## To do:
Copy the data below exactly, but not the pictures it contains.
+++ Raw data
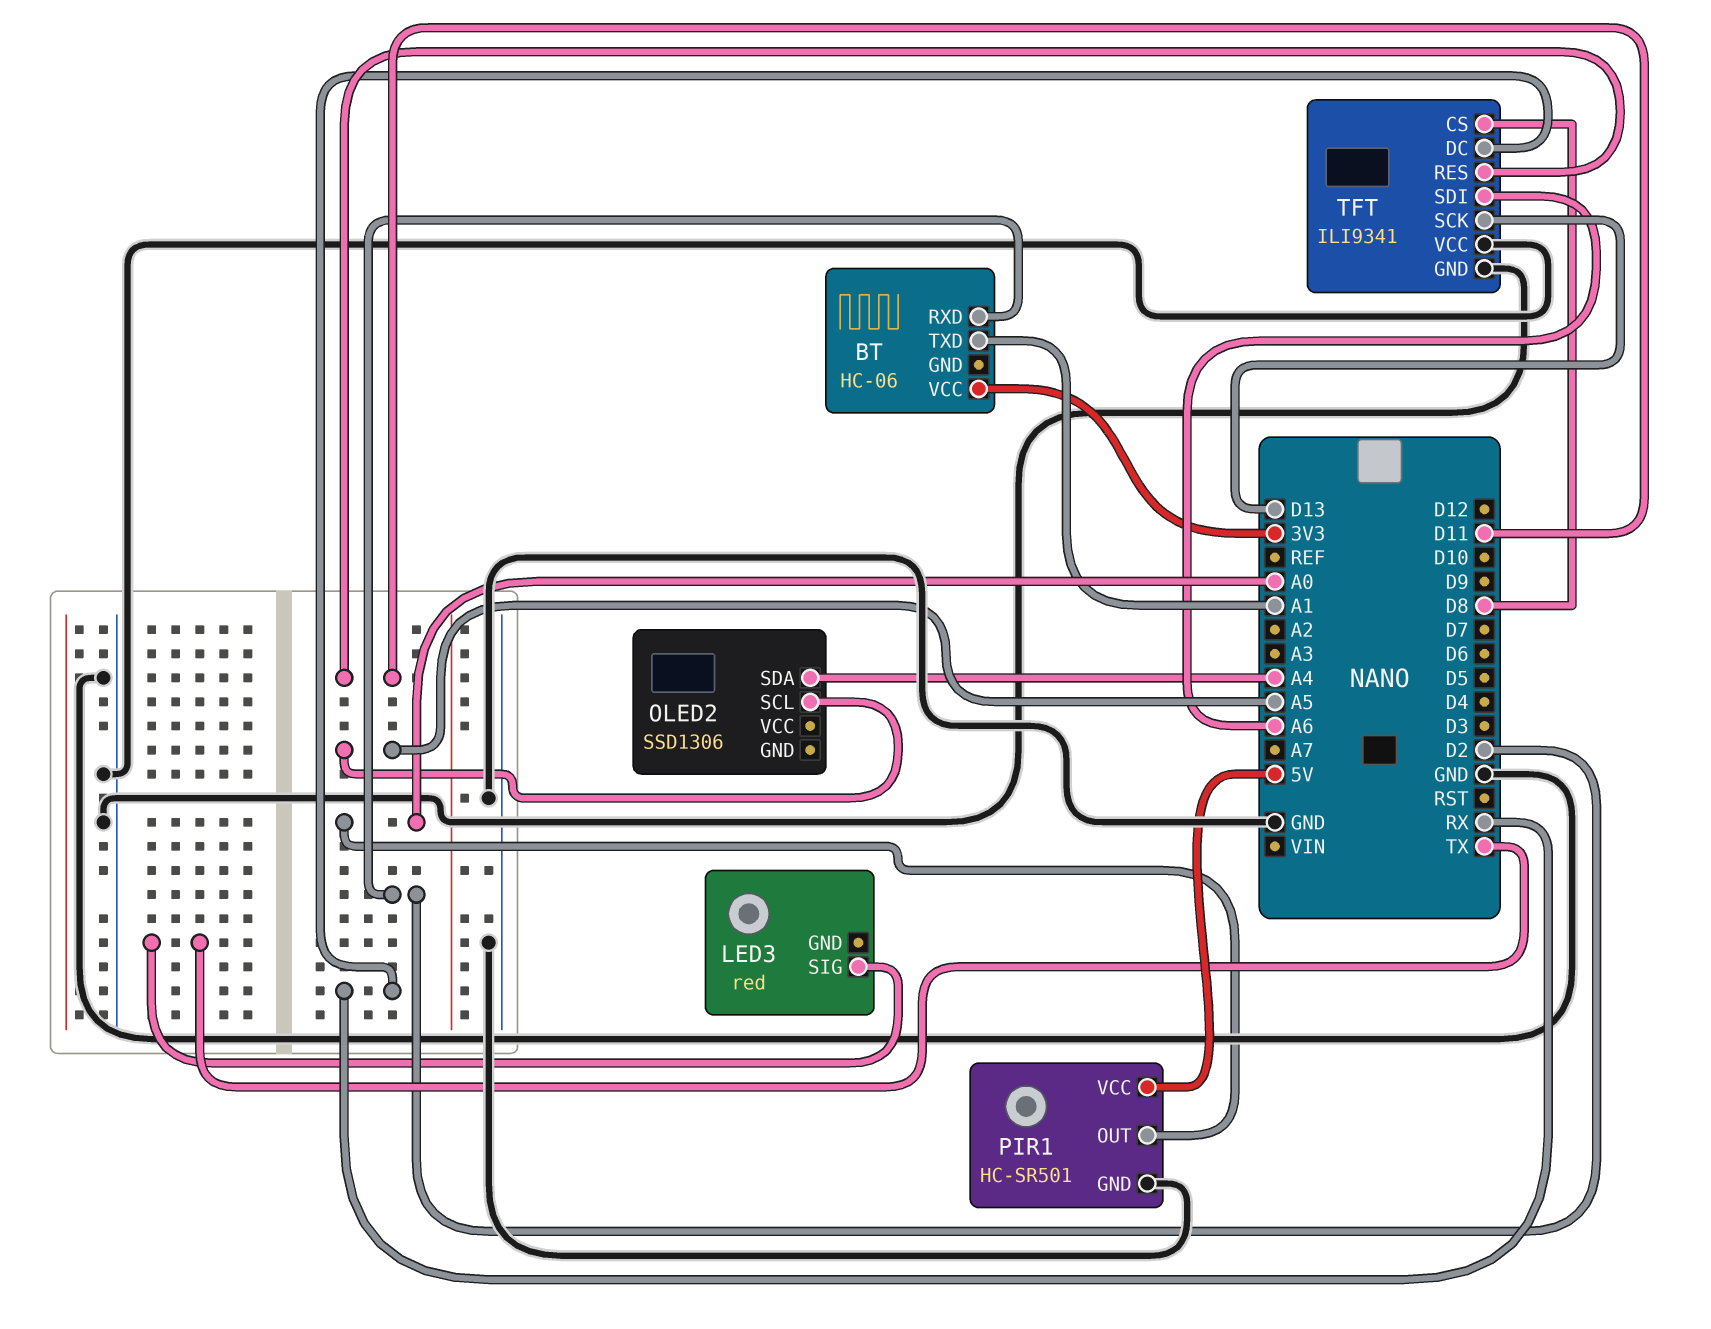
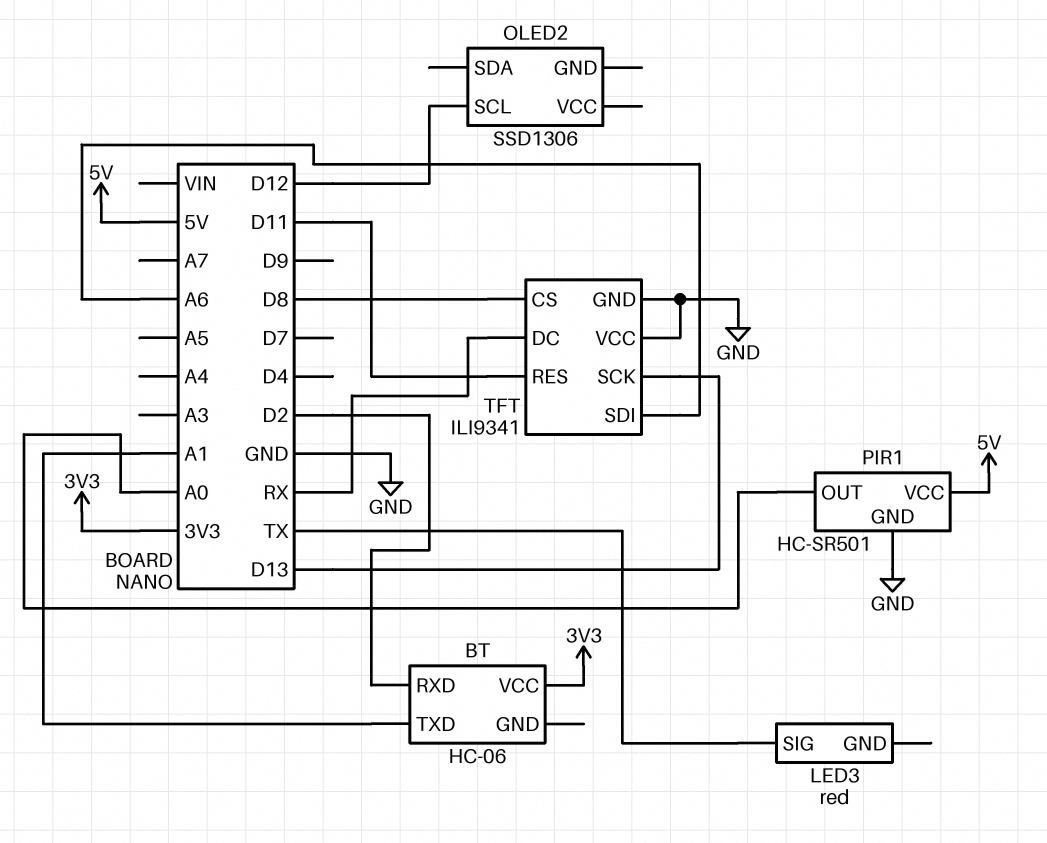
OLED2 pin SCL: A5 -> D12
OLED2 pin SDA: A4 -> none

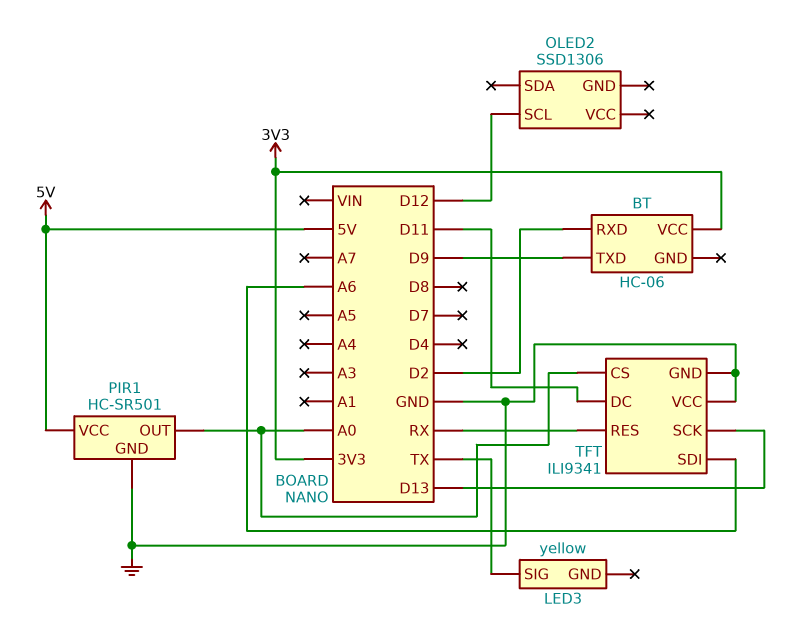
BT pin TXD: A1 -> D9
LED3: red -> yellow
TFT pin CS: D8 -> A0
TFT pin DC: RX -> D11
TFT pin RES: D11 -> RX

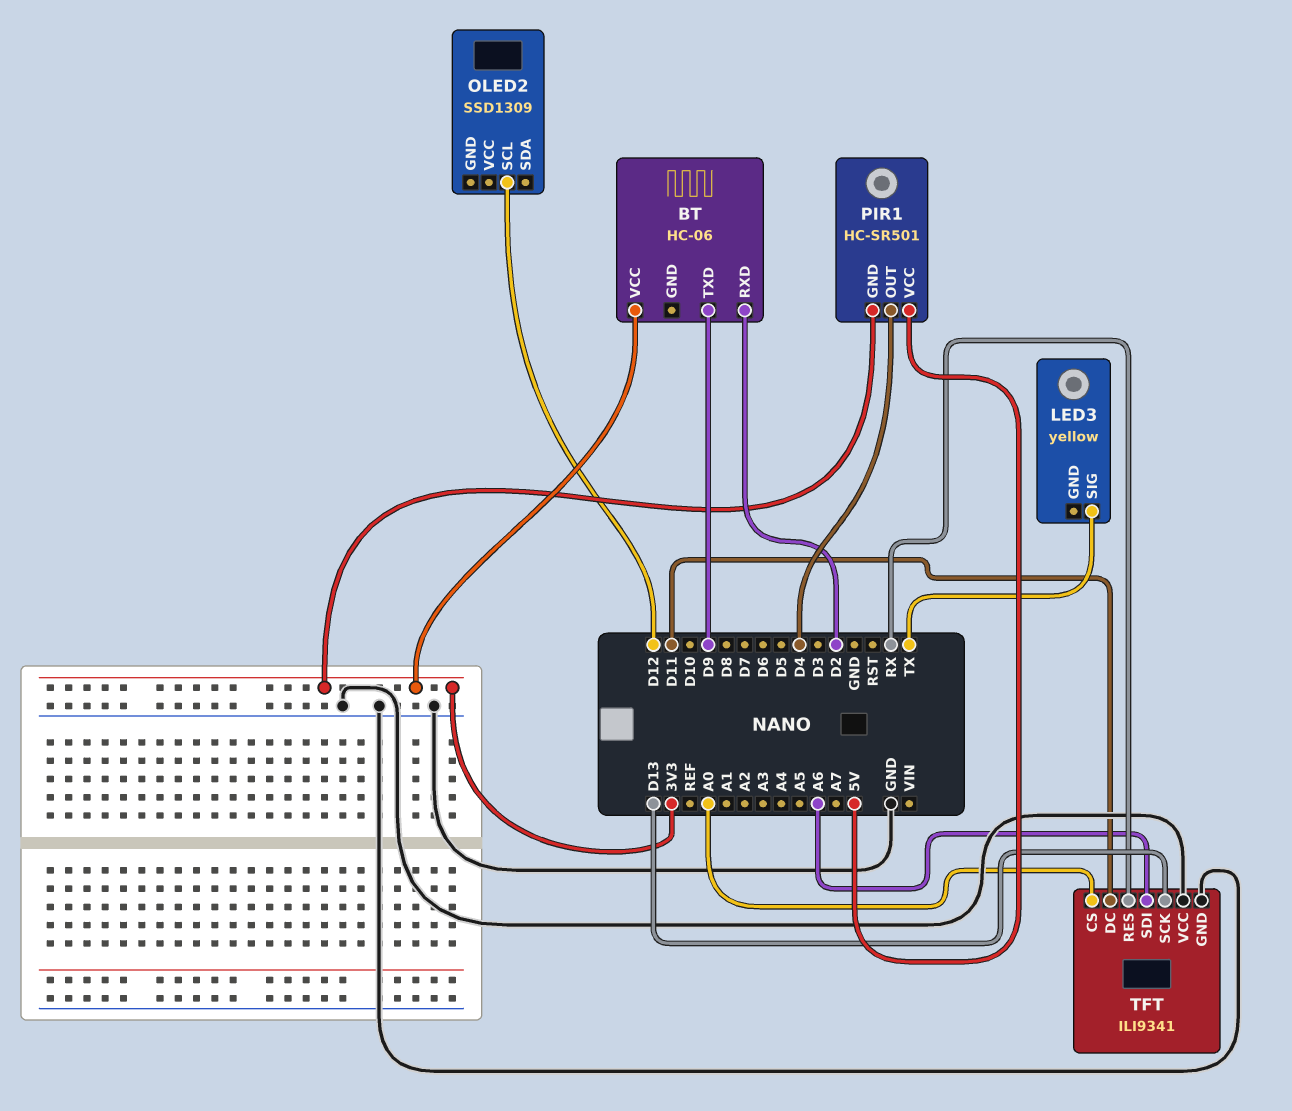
OLED2: SSD1306 -> SSD1309
PIR1 pin GND: GND -> 3V3
PIR1 pin OUT: A0 -> D4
++++++
## Exercise output:
OLED2 pin SCL: A5 -> D12
OLED2 pin SDA: A4 -> none

BT pin TXD: A1 -> D9
LED3: red -> yellow
TFT pin CS: D8 -> A0
TFT pin DC: RX -> D11
TFT pin RES: D11 -> RX

OLED2: SSD1306 -> SSD1309
PIR1 pin GND: GND -> 3V3
PIR1 pin OUT: A0 -> D4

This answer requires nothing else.